*Aim of the task*
Please transcribe exactly the lines from the first line of the records below through the line containing "U3 pin X1: W3 -> W7", including both, and omit all pictures.

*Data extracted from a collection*
= Beginning of Section =
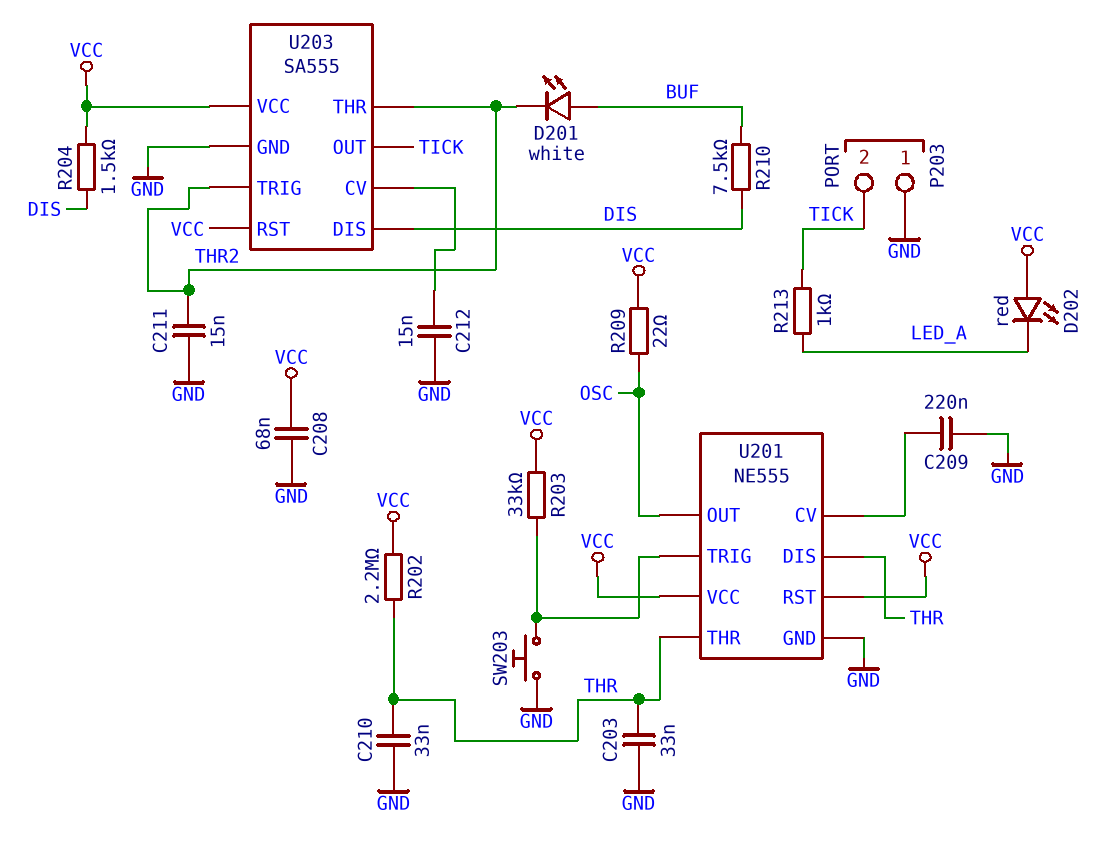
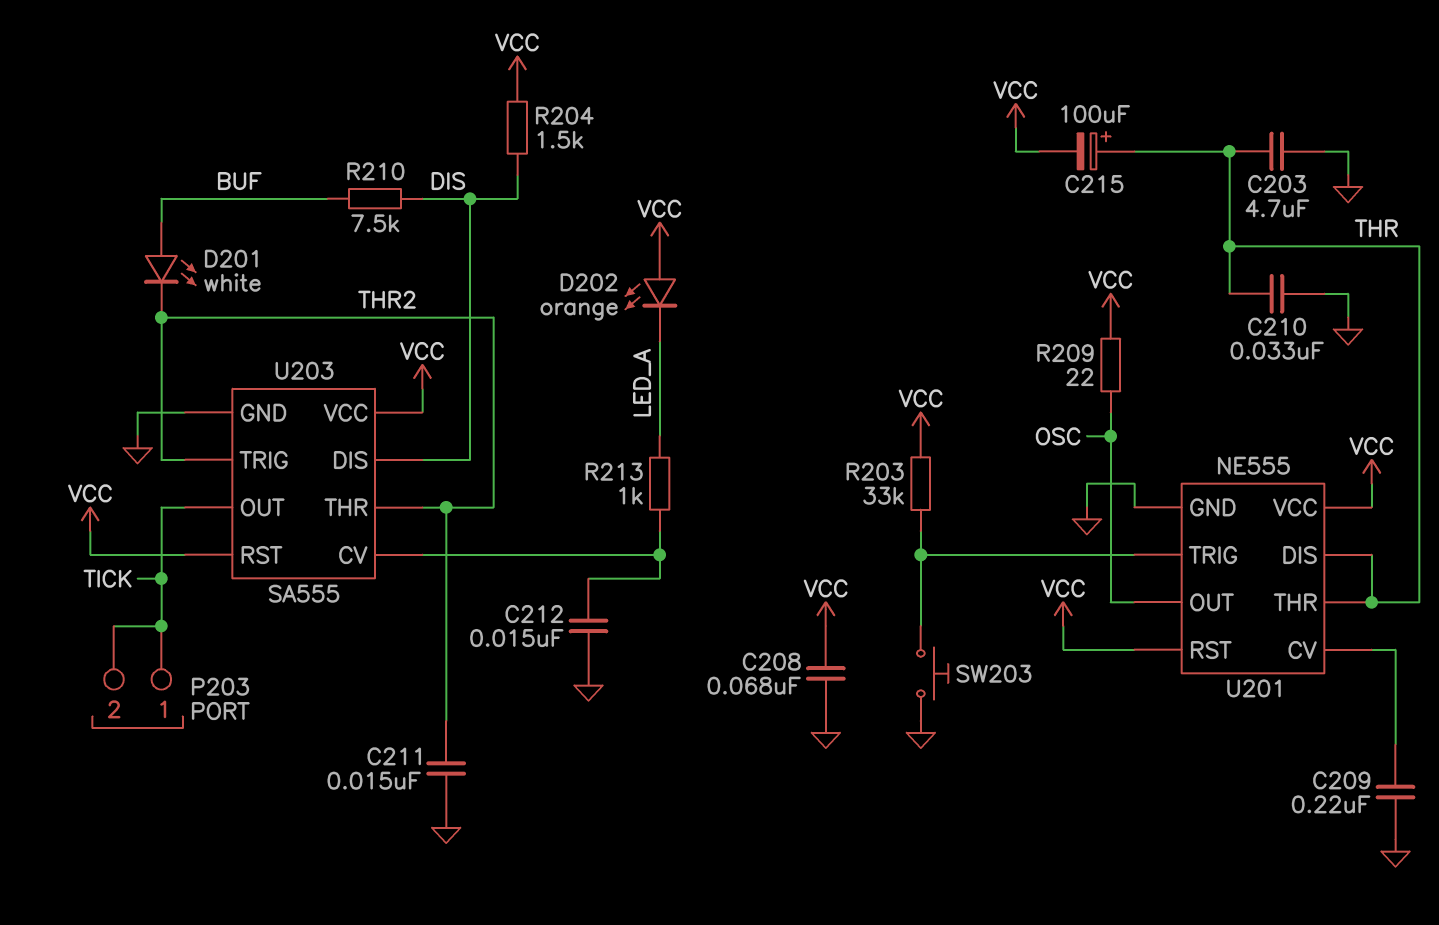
C203: 33nF (GND, THR) -> 4.7uF (GND, THR)
C215: none -> 100uF (plus THR, minus VCC)
D202: LED red (A VCC, K LED_A) -> LED orange (A VCC, K LED_A)
P203 pin 1: GND -> TICK
R202: 2.2M (THR, VCC) -> none
R213: 1k (LED_A, TICK) -> 1k (LED_A, U203/CV)

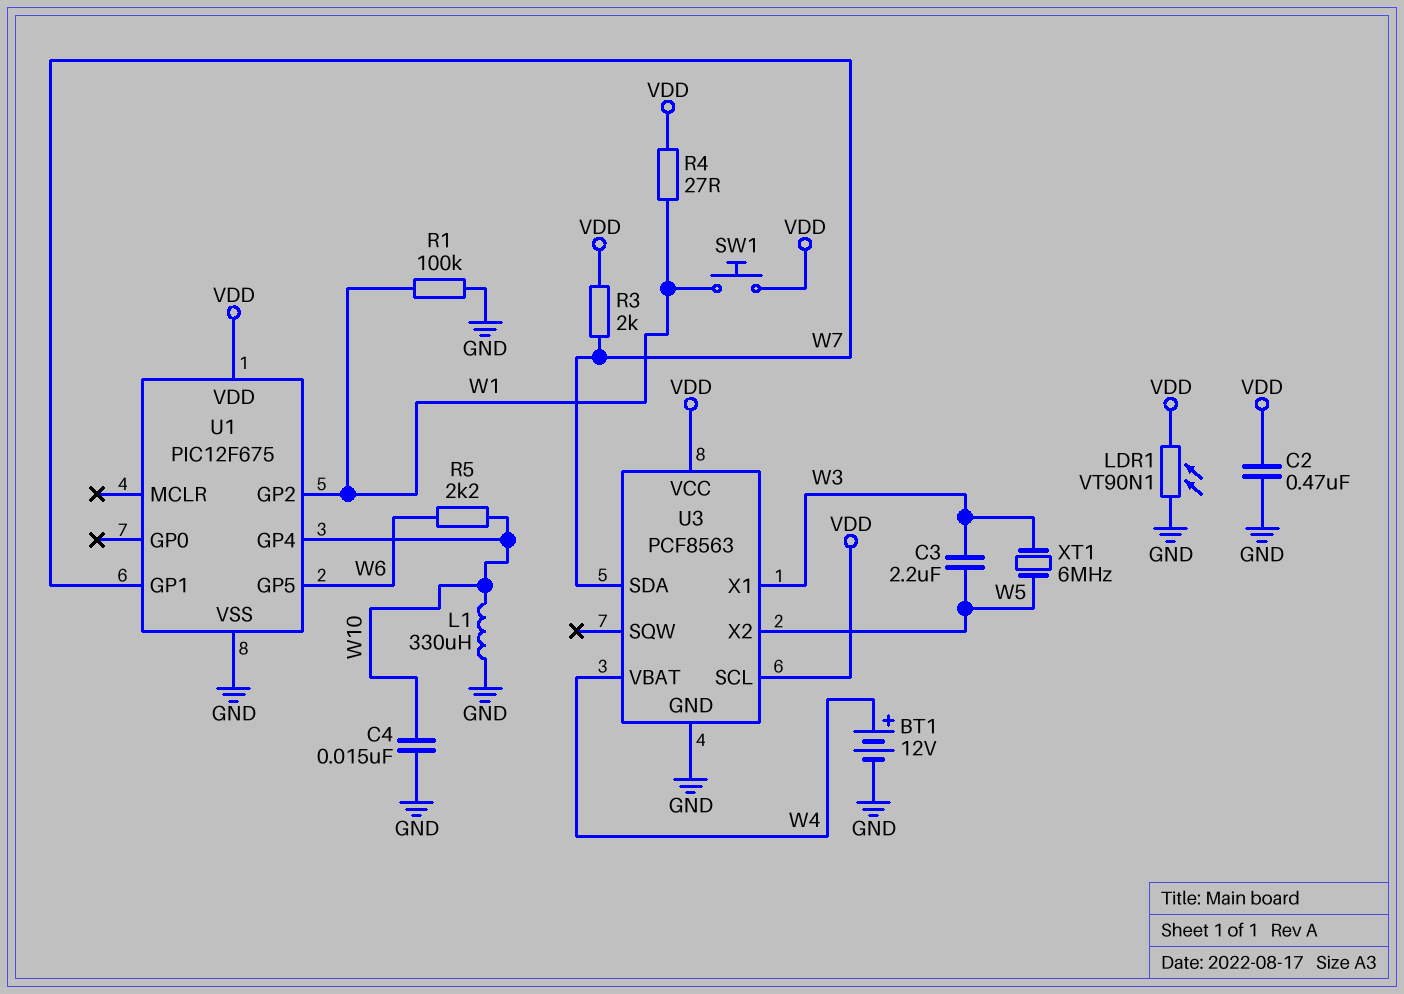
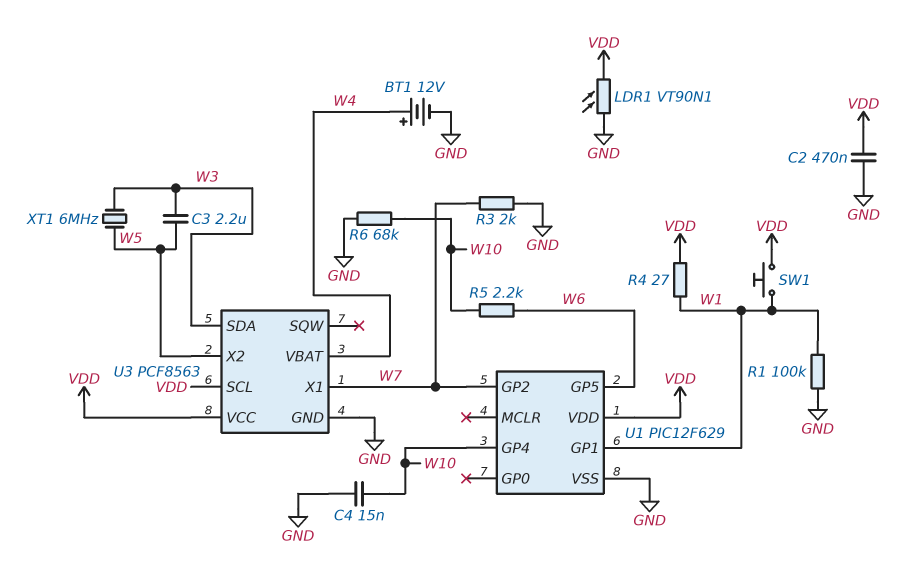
L1: 330uH (GND, W10) -> none
R3: 2k (VDD, W7) -> 2k (GND, W7)
R6: none -> 68k (GND, W10)
U1: PIC12F675 -> PIC12F629
U1 pin GP1: W7 -> W1
U1 pin GP2: W1 -> W7
U3 pin SDA: W7 -> W3
U3 pin X1: W3 -> W7

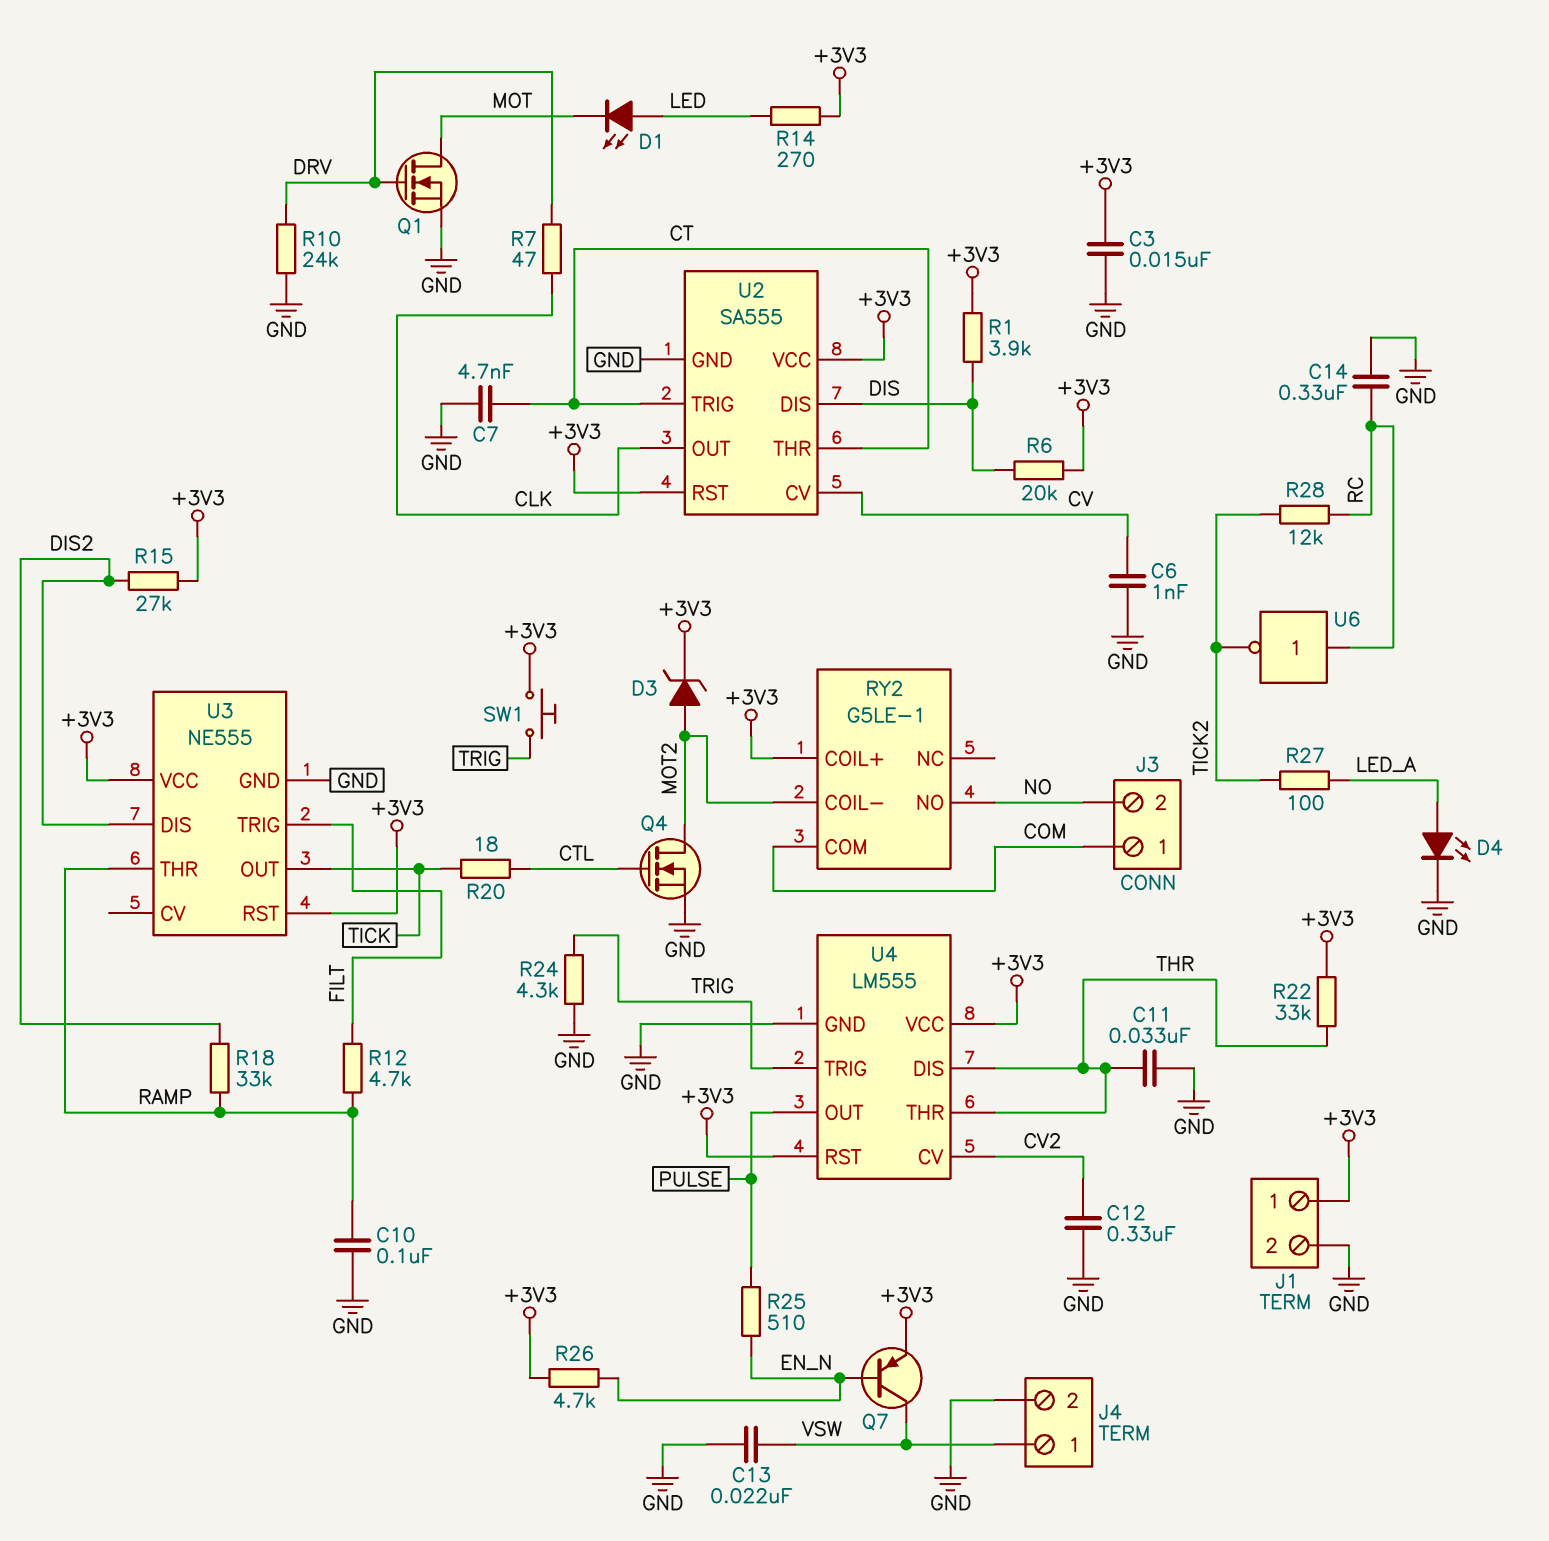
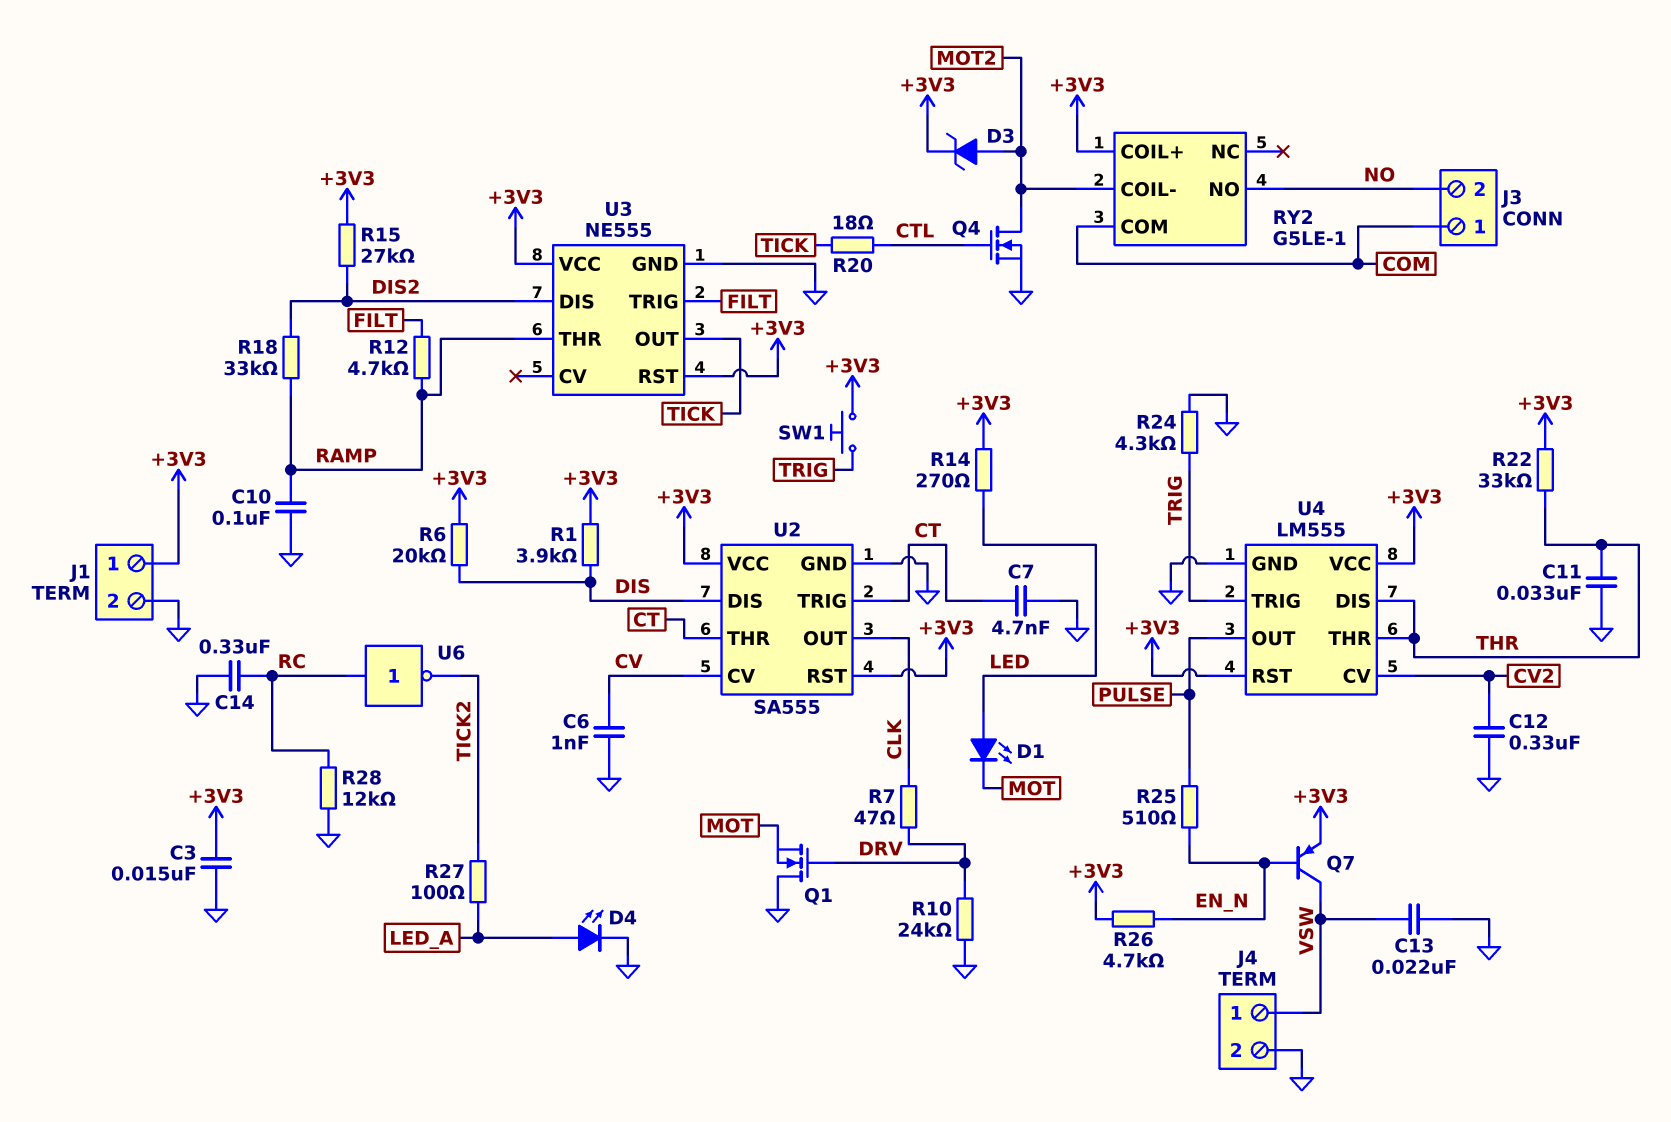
Q1: NMOS (G DRV, D MOT, S GND) -> NMOS (G DRV, D GND, S MOT)
R28: 12k (RC, TICK2) -> 12k (GND, RC)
= End of Section =
*Result*
C203: 33nF (GND, THR) -> 4.7uF (GND, THR)
C215: none -> 100uF (plus THR, minus VCC)
D202: LED red (A VCC, K LED_A) -> LED orange (A VCC, K LED_A)
P203 pin 1: GND -> TICK
R202: 2.2M (THR, VCC) -> none
R213: 1k (LED_A, TICK) -> 1k (LED_A, U203/CV)

L1: 330uH (GND, W10) -> none
R3: 2k (VDD, W7) -> 2k (GND, W7)
R6: none -> 68k (GND, W10)
U1: PIC12F675 -> PIC12F629
U1 pin GP1: W7 -> W1
U1 pin GP2: W1 -> W7
U3 pin SDA: W7 -> W3
U3 pin X1: W3 -> W7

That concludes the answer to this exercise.